Records from a collection:
◇ ◇ ◇

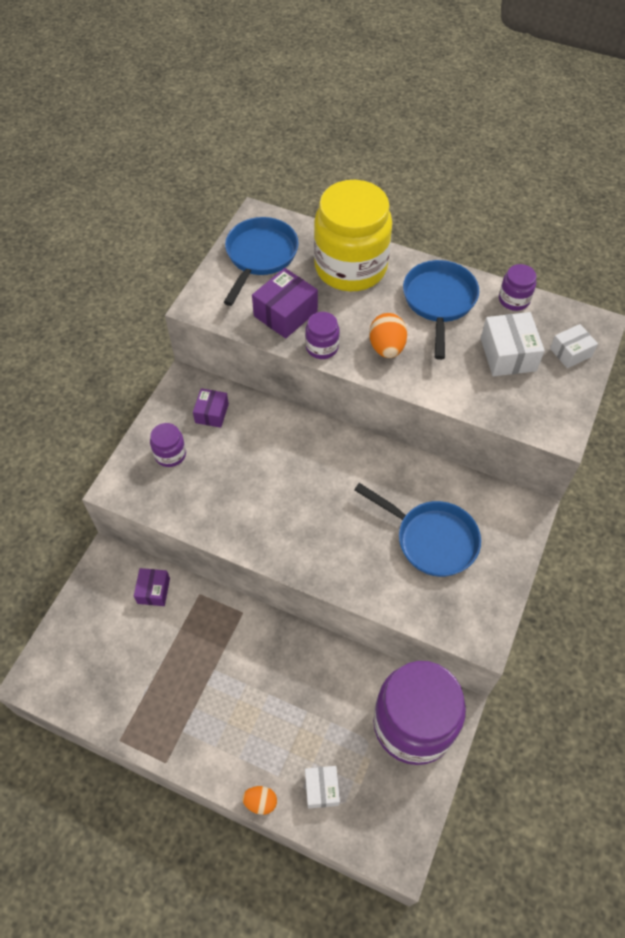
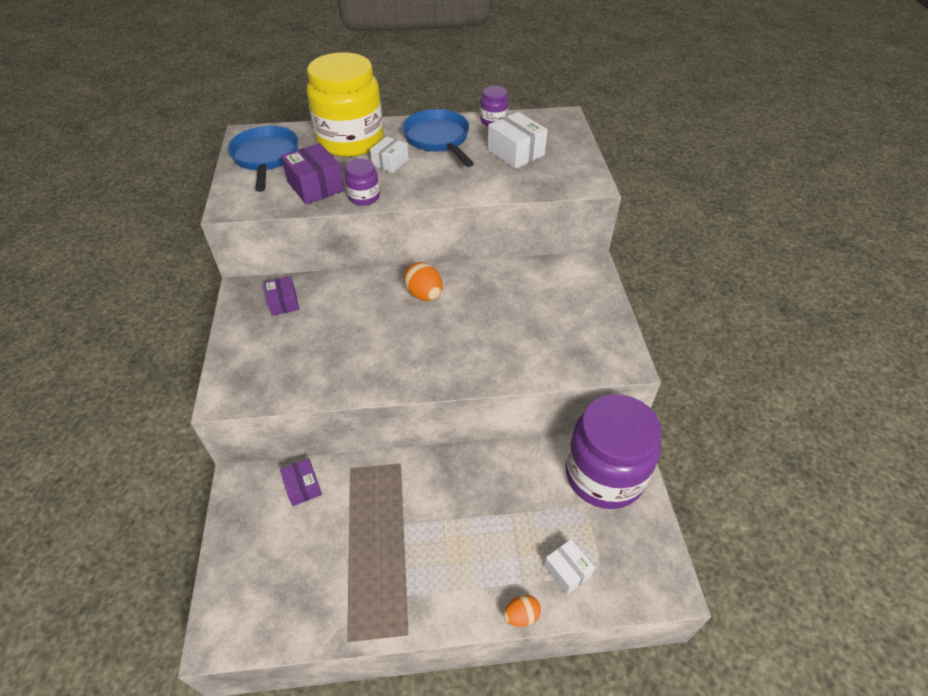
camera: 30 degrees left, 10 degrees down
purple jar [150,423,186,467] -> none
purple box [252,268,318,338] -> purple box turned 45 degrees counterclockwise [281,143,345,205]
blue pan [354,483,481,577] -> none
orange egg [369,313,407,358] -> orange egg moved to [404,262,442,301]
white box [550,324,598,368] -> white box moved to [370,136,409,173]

◇ ◇ ◇

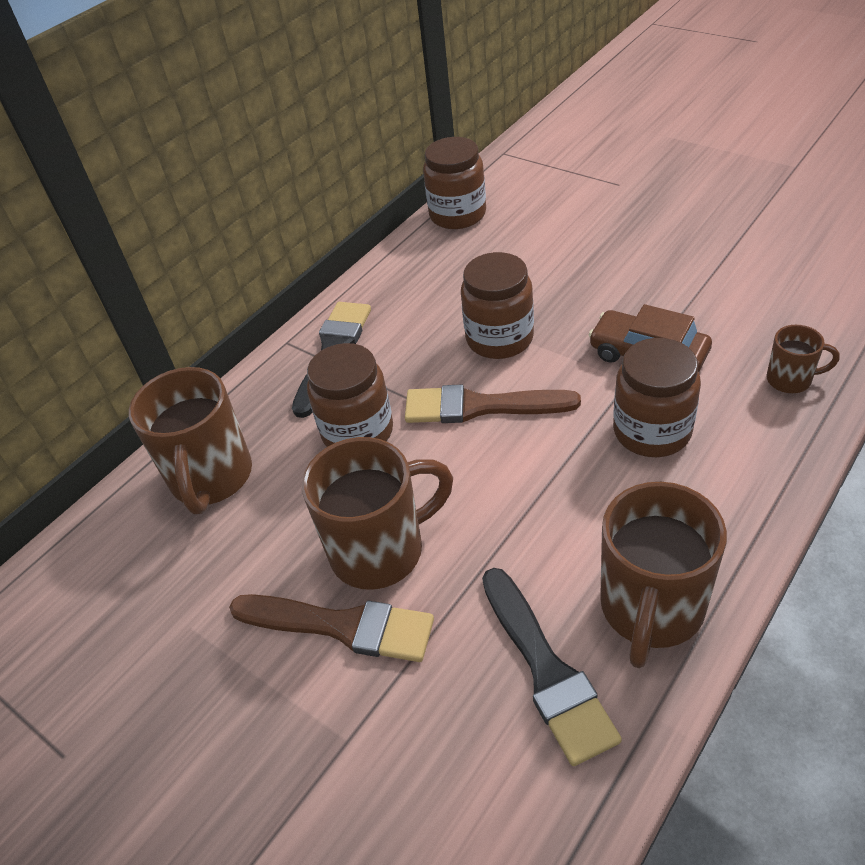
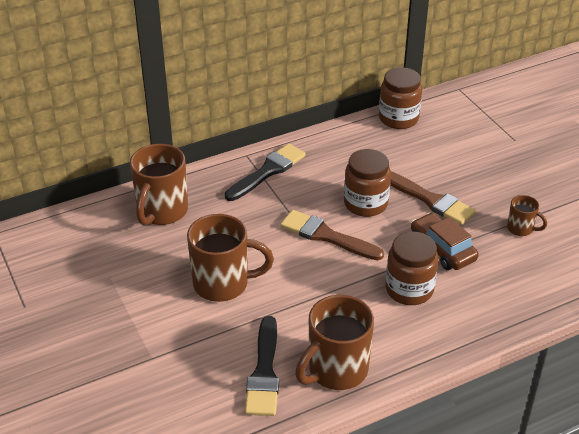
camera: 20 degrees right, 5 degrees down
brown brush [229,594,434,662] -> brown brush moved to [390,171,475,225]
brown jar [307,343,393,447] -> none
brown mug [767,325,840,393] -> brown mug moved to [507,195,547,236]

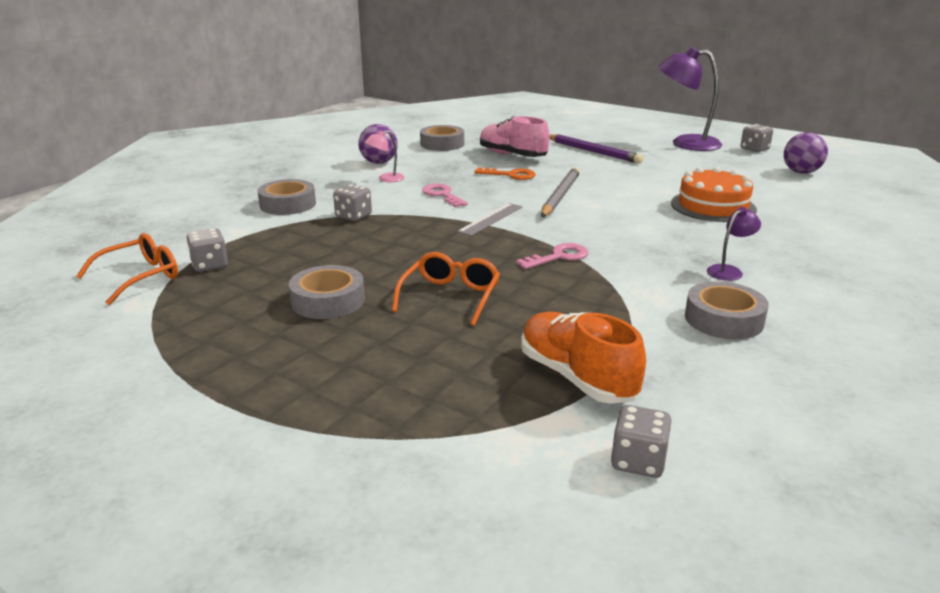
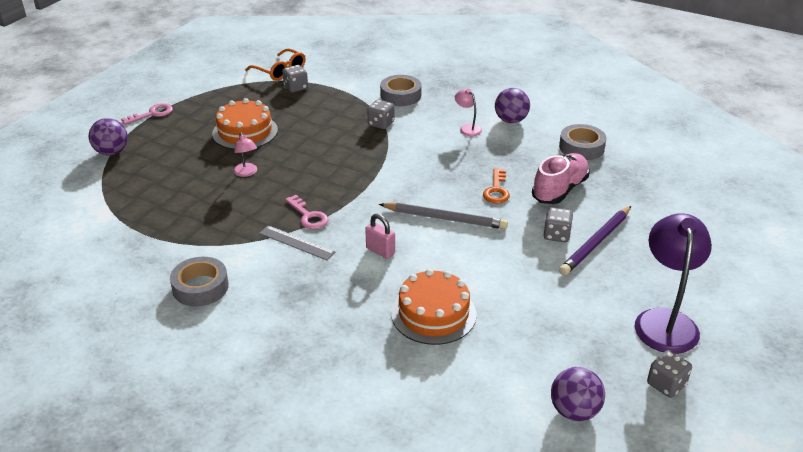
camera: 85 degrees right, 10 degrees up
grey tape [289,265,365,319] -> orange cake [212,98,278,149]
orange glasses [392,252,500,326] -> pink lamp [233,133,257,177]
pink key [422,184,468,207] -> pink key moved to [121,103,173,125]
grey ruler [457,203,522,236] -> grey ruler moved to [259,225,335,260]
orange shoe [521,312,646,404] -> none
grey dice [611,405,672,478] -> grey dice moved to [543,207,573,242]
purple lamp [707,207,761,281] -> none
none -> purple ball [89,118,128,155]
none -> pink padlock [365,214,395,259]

◇ ◇ ◇

*EXERCISE BRIEF*: Copy out the range of lines above starting at the line with "purple box [252,268,318,338]" and ending at the line with "white box [550,324,598,368]", exactly and including both.

*SOLUTION TO THE PROBLEM*:
purple box [252,268,318,338] -> purple box turned 45 degrees counterclockwise [281,143,345,205]
blue pan [354,483,481,577] -> none
orange egg [369,313,407,358] -> orange egg moved to [404,262,442,301]
white box [550,324,598,368] -> white box moved to [370,136,409,173]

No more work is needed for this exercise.